→ **Task directions**: What you return must match the listing below line for line, minus its pictures.

→ **Dataset section**:
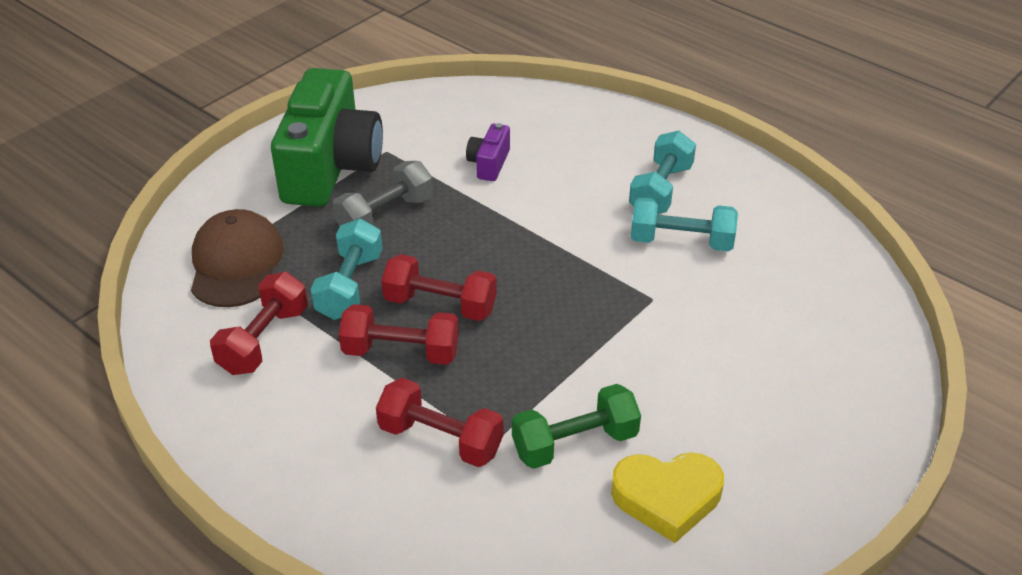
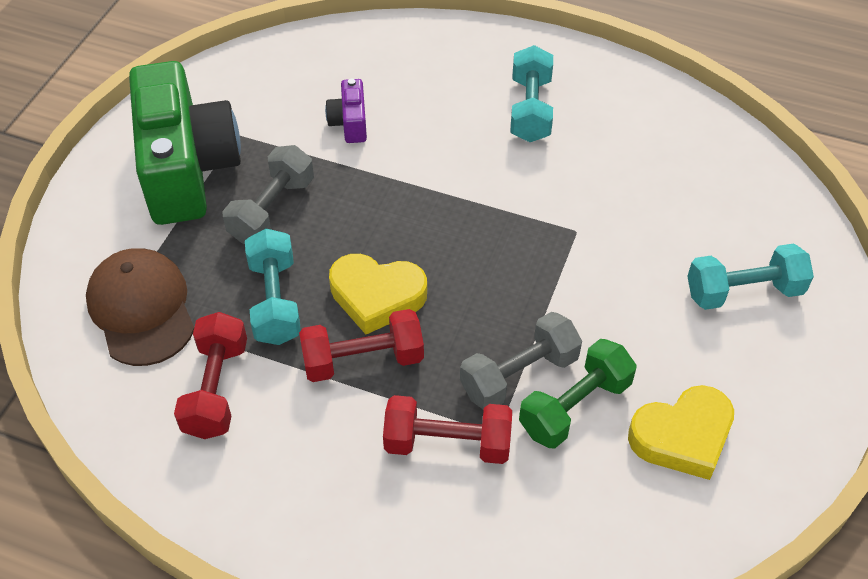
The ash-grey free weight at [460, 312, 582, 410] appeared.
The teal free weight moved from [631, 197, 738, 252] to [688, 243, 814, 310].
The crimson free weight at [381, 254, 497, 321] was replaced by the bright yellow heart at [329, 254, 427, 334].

→ **Written response**:
The ash-grey free weight at [460, 312, 582, 410] appeared.
The teal free weight moved from [631, 197, 738, 252] to [688, 243, 814, 310].
The crimson free weight at [381, 254, 497, 321] was replaced by the bright yellow heart at [329, 254, 427, 334].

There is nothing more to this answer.